■ ASSIGNED TASK:
Task for the records below: please retype exactly and only the lines from the first through the one with "SOIL pin AO: GP17 -> GP26", with every picture omitted.

[Stored records]
--

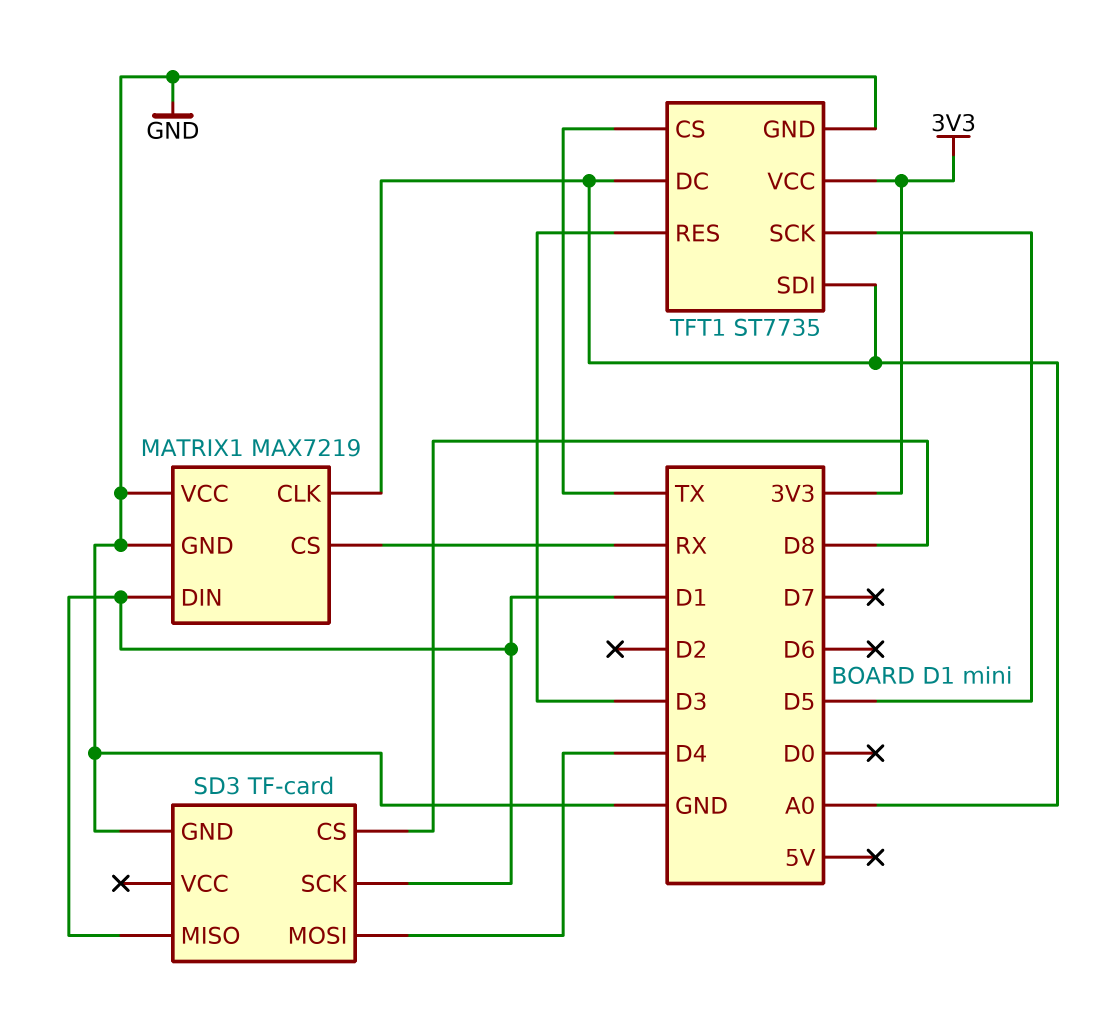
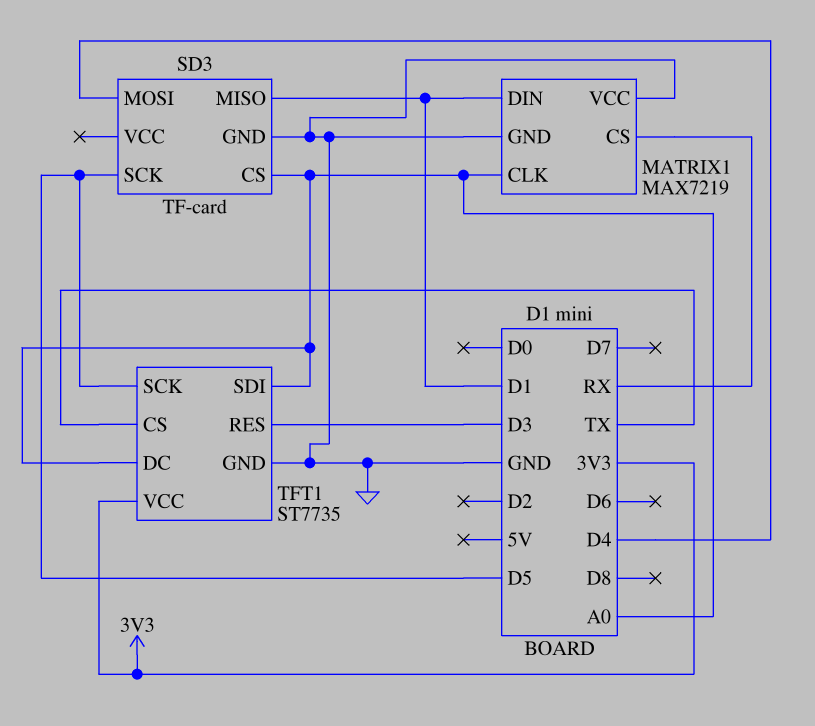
SD3 pin CS: D8 -> A0
SD3 pin SCK: D1 -> D5

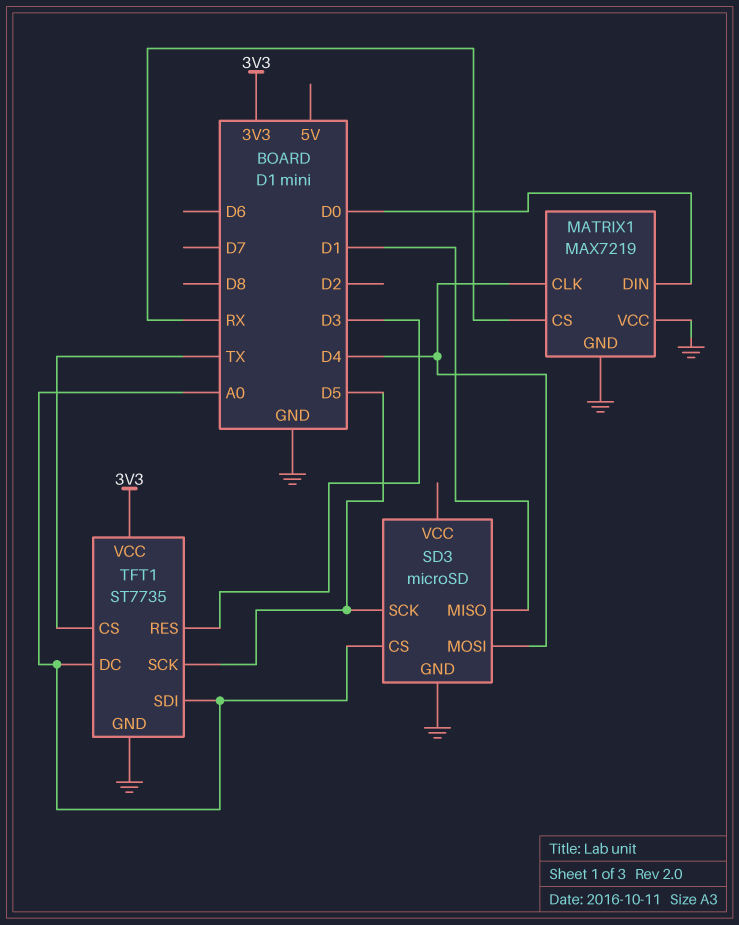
MATRIX1 pin CLK: A0 -> D4
MATRIX1 pin DIN: D1 -> D0
SD3: TF-card -> microSD

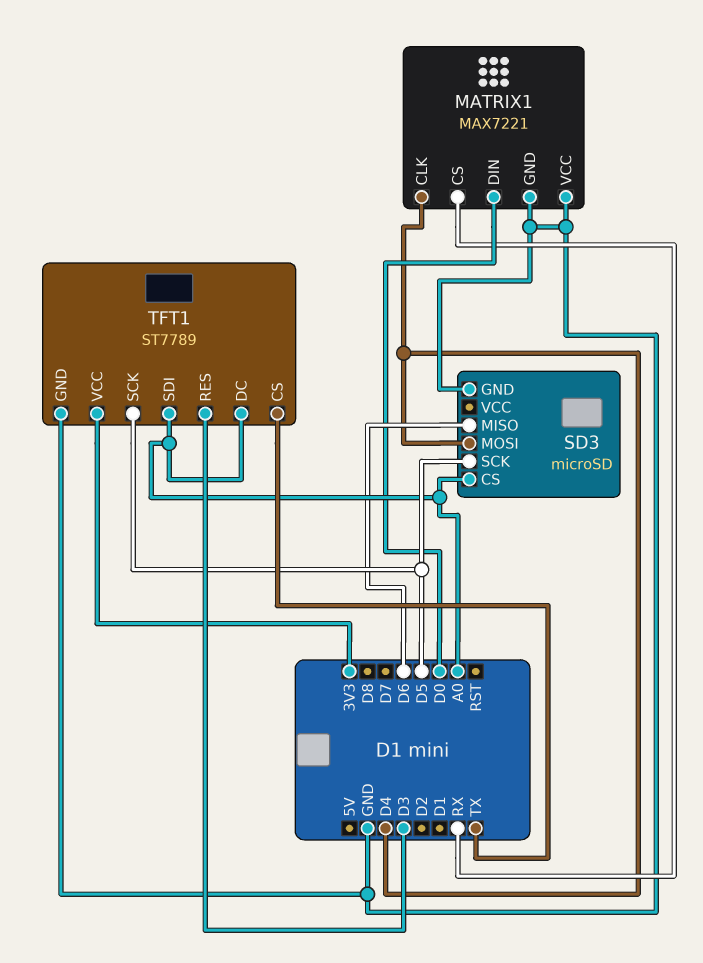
MATRIX1: MAX7219 -> MAX7221
SD3 pin MISO: D1 -> D6
TFT1: ST7735 -> ST7789

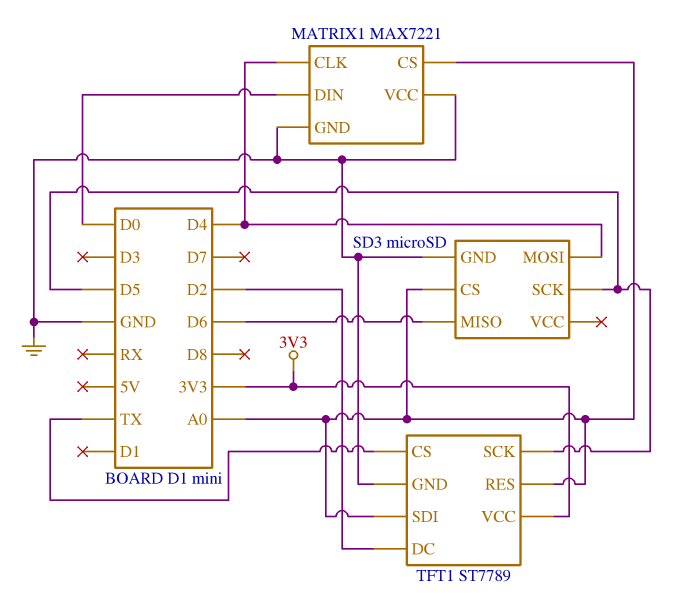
MATRIX1 pin CS: RX -> A0
TFT1 pin DC: A0 -> D2
TFT1 pin RES: D3 -> A0

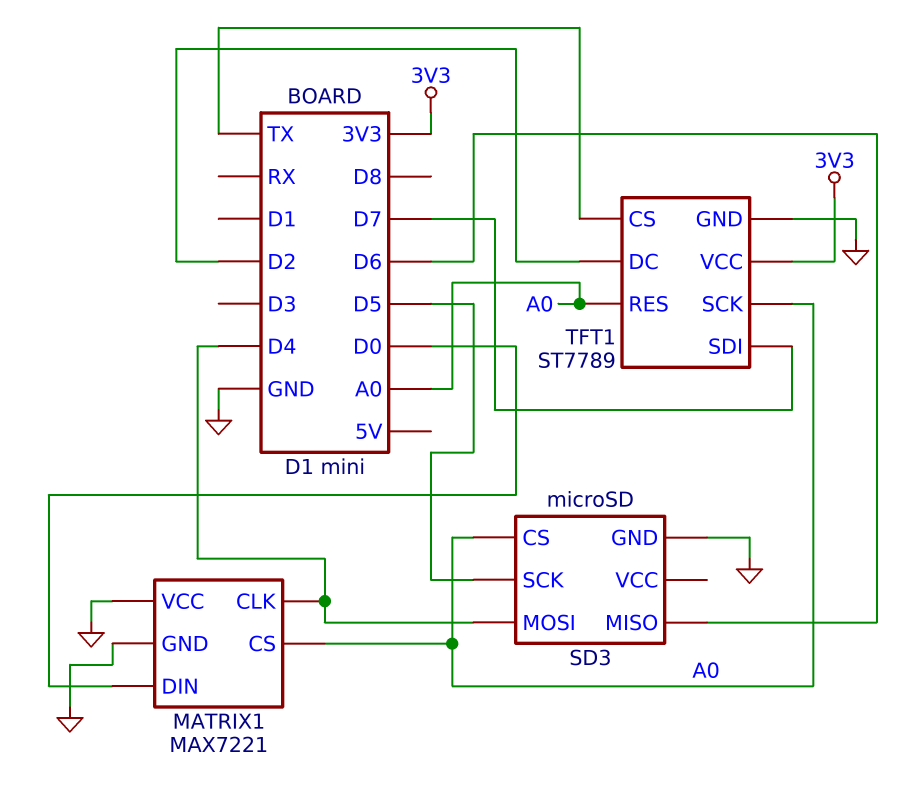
TFT1 pin SCK: D5 -> A0
TFT1 pin SDI: A0 -> D7

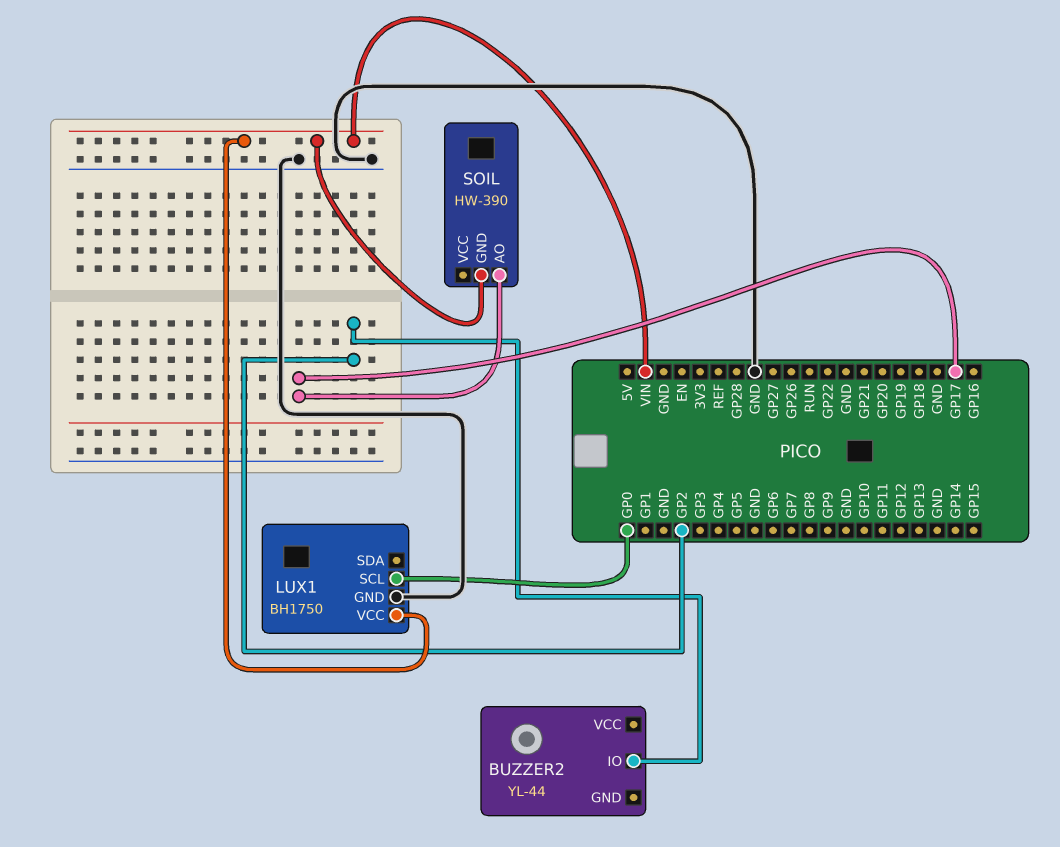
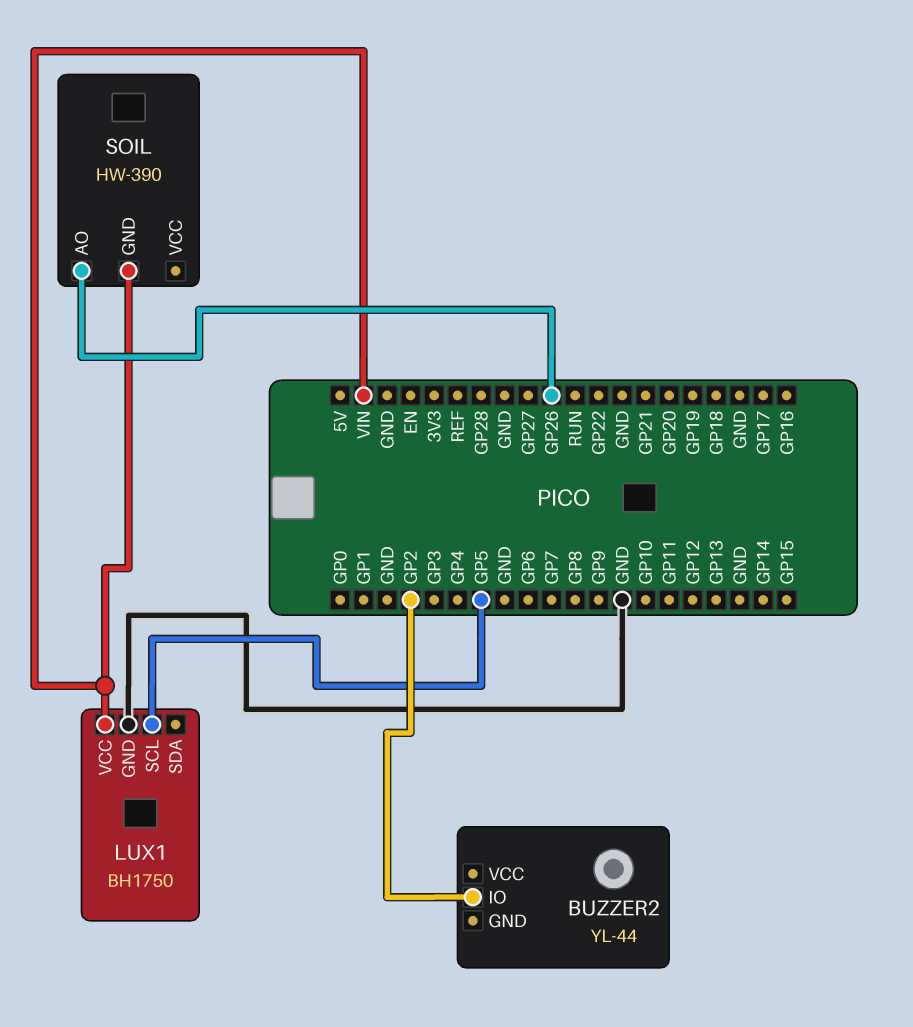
LUX1 pin SCL: GP0 -> GP5
SOIL pin AO: GP17 -> GP26

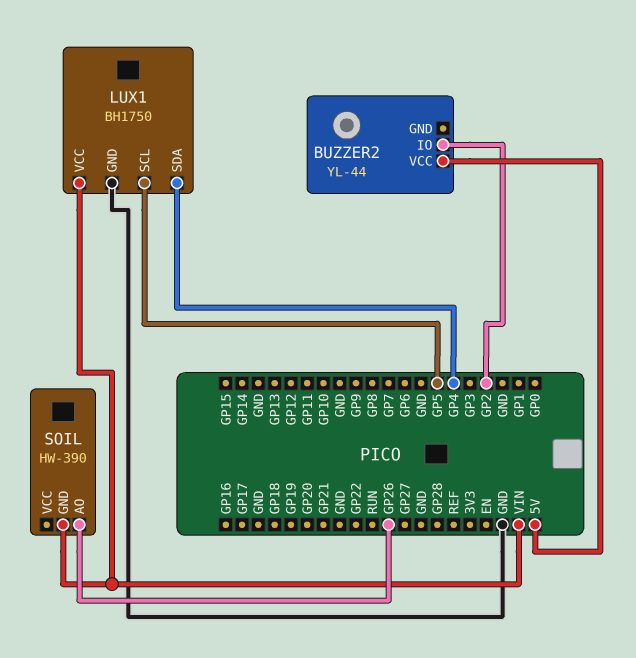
BUZZER2 pin VCC: none -> 5V
LUX1 pin SDA: none -> GP4

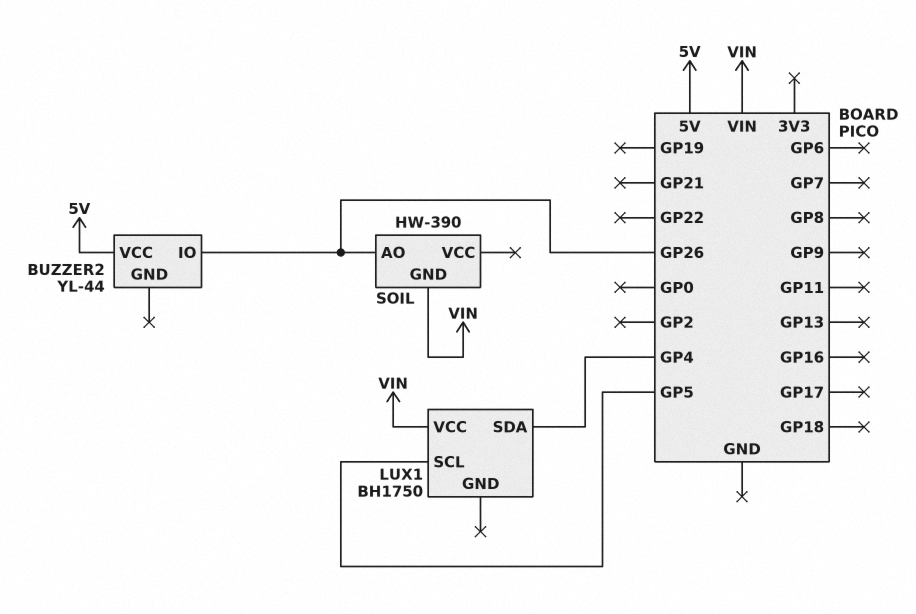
BUZZER2 pin IO: GP2 -> GP26
LUX1 pin GND: GND -> none

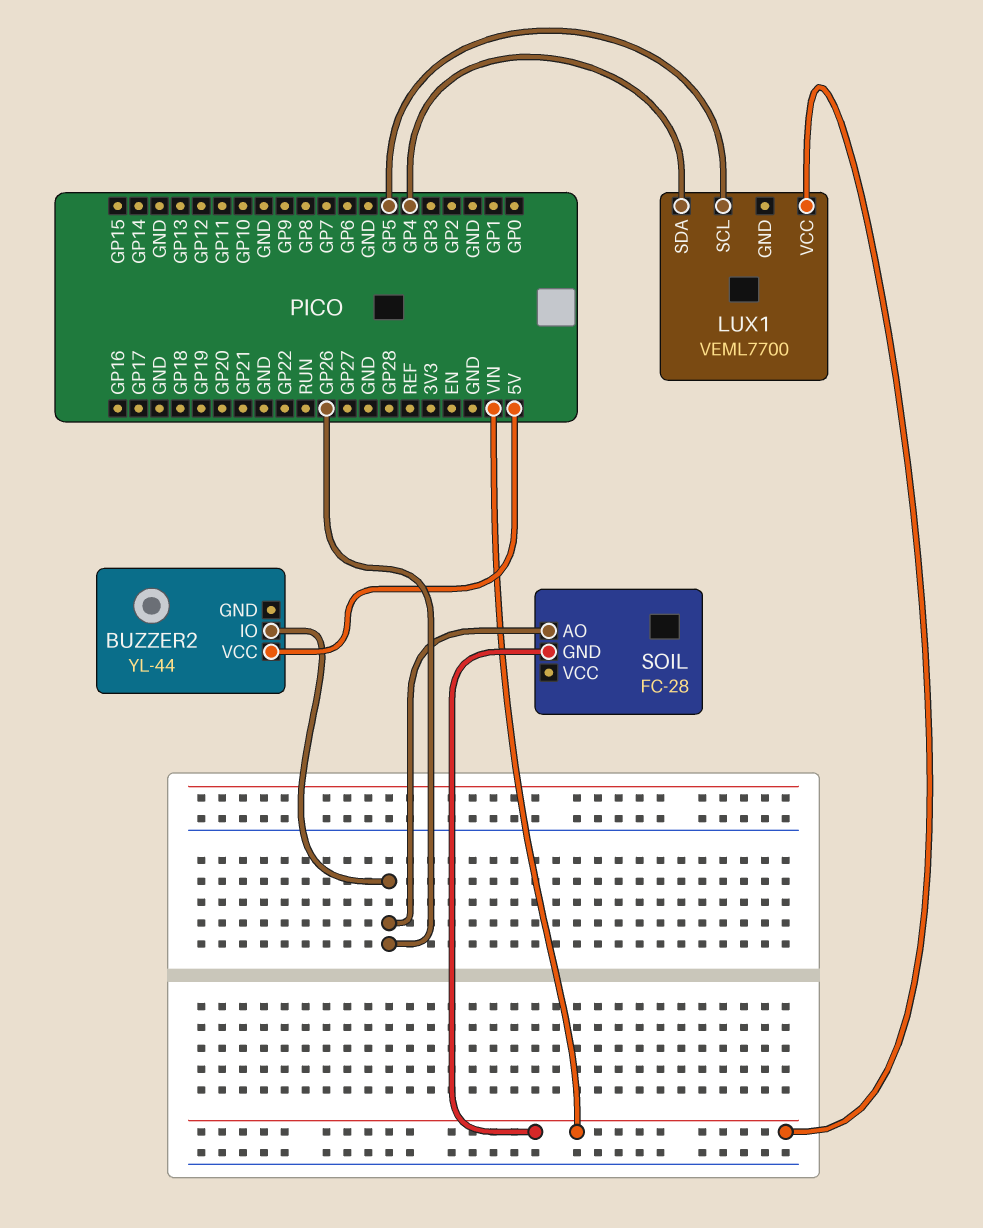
LUX1: BH1750 -> VEML7700
SOIL: HW-390 -> FC-28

--

■ EXERCISE RESPONSE:
SD3 pin CS: D8 -> A0
SD3 pin SCK: D1 -> D5

MATRIX1 pin CLK: A0 -> D4
MATRIX1 pin DIN: D1 -> D0
SD3: TF-card -> microSD

MATRIX1: MAX7219 -> MAX7221
SD3 pin MISO: D1 -> D6
TFT1: ST7735 -> ST7789

MATRIX1 pin CS: RX -> A0
TFT1 pin DC: A0 -> D2
TFT1 pin RES: D3 -> A0

TFT1 pin SCK: D5 -> A0
TFT1 pin SDI: A0 -> D7

LUX1 pin SCL: GP0 -> GP5
SOIL pin AO: GP17 -> GP26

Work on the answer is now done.